Goal of the exercise -> Below are the entries to work from; restate word for word the portion that opens with the line containing "red brick F6 level 2 -> red brick D6 level 2" and closes with the line containing "none -> red brick I3:I4 level 1", keeping both.

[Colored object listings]
——

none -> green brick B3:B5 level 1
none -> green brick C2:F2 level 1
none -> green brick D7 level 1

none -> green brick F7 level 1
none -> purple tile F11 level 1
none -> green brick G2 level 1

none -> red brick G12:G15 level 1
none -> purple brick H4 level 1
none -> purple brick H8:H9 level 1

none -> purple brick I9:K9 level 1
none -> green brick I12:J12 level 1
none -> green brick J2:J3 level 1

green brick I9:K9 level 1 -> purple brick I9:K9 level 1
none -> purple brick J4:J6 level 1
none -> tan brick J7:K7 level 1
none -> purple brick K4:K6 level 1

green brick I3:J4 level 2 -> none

——

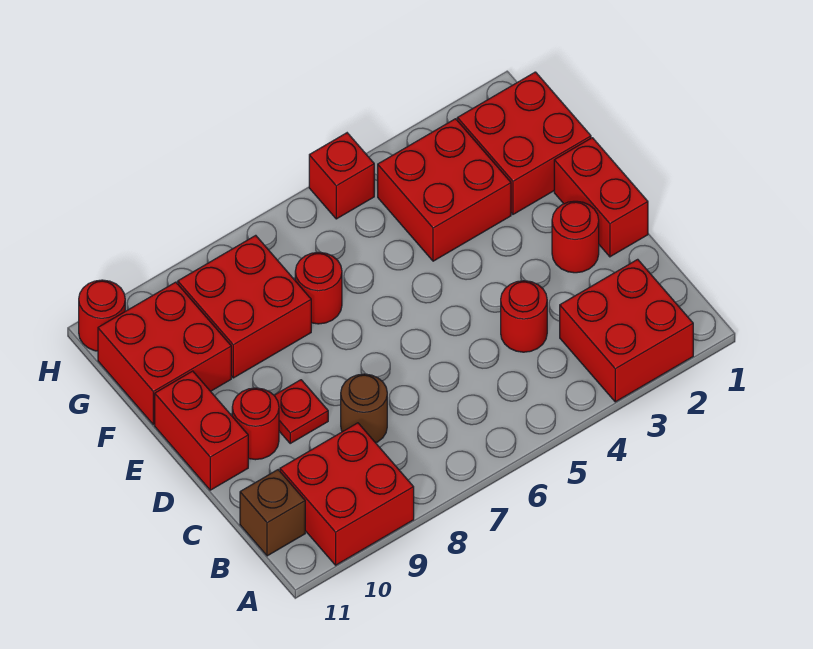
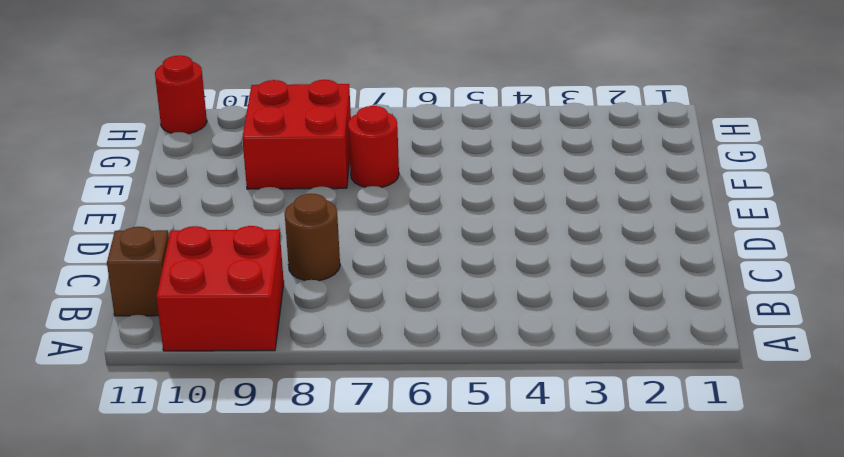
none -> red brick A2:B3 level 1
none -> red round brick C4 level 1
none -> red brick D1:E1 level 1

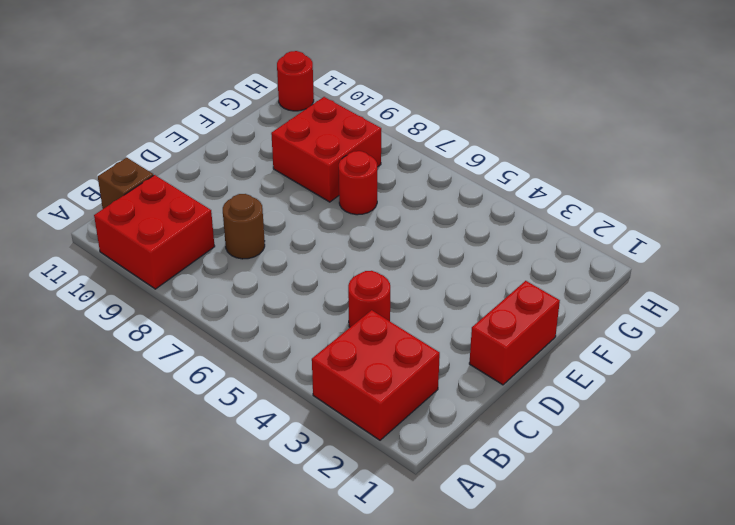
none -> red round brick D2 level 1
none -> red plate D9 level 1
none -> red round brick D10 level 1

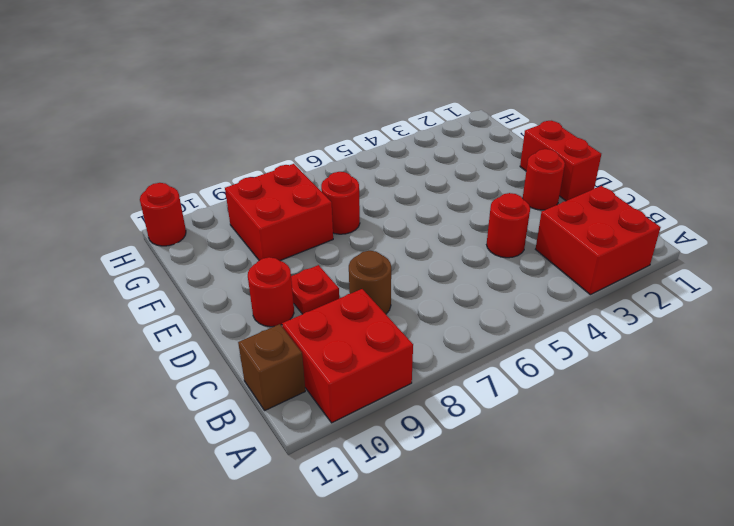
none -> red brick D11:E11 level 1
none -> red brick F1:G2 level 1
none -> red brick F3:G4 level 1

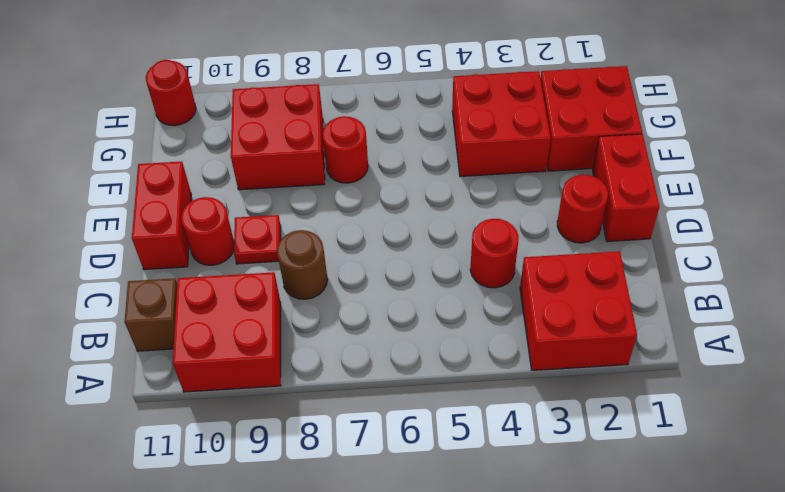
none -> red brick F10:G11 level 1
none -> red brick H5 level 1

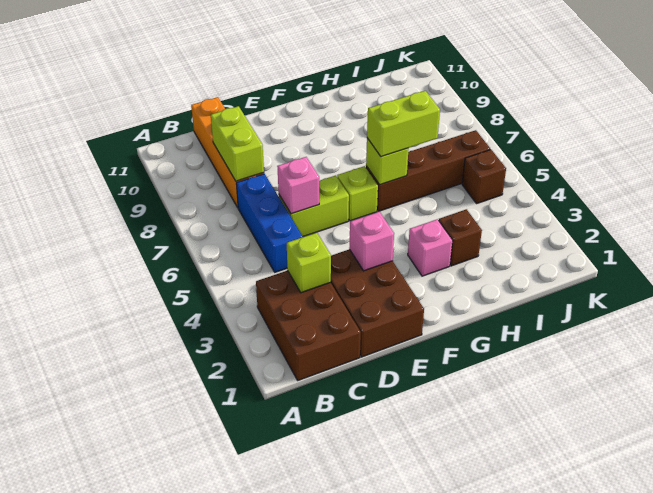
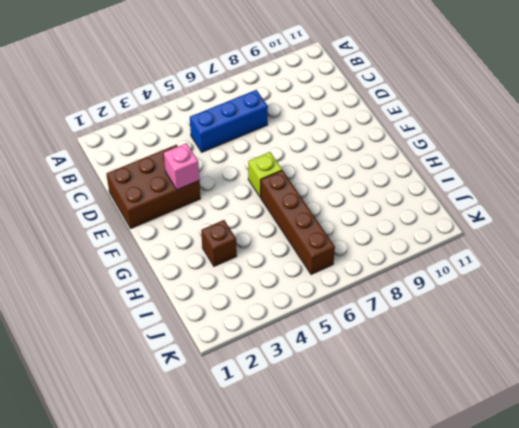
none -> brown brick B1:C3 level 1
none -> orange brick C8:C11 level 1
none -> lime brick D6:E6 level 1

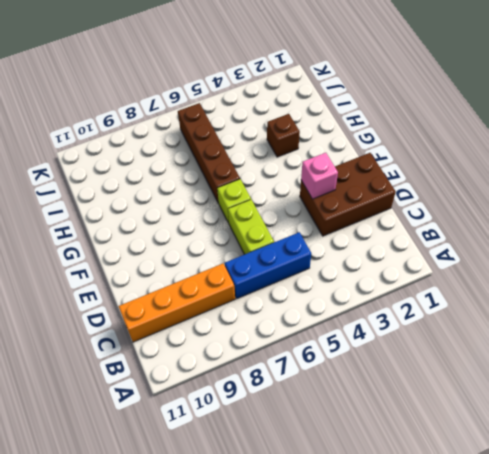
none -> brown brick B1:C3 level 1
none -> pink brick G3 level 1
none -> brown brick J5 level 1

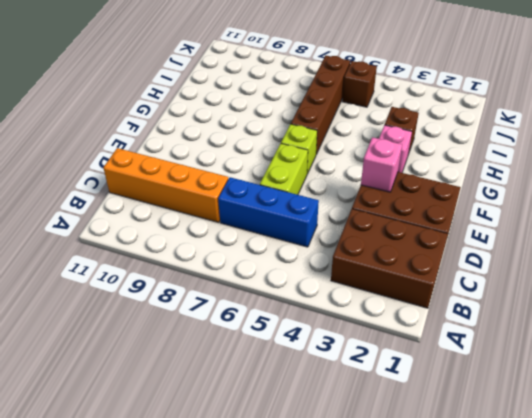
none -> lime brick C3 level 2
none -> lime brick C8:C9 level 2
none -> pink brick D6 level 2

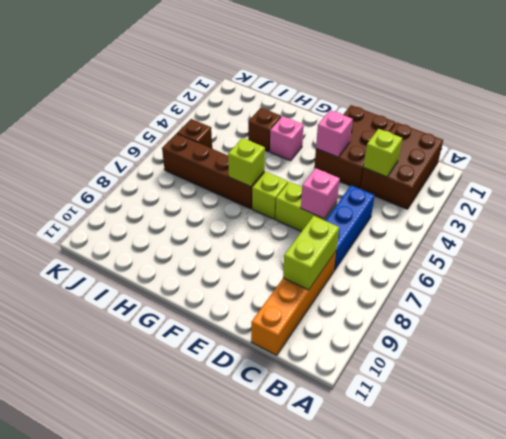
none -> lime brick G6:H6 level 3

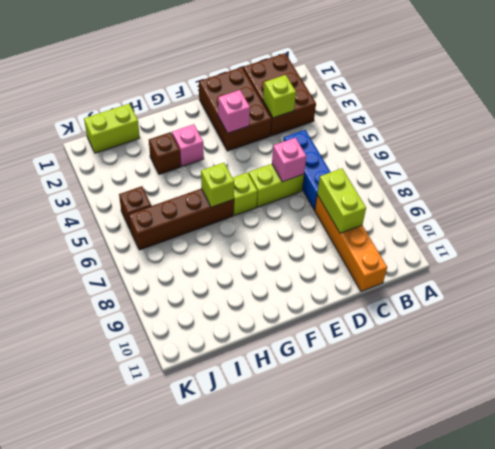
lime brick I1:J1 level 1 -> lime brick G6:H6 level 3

——

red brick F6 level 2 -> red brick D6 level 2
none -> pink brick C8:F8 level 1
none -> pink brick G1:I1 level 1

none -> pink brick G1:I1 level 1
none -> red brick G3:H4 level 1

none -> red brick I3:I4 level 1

——

Solution for this exercise ->
red brick F6 level 2 -> red brick D6 level 2
none -> pink brick C8:F8 level 1
none -> pink brick G1:I1 level 1

none -> pink brick G1:I1 level 1
none -> red brick G3:H4 level 1

none -> red brick I3:I4 level 1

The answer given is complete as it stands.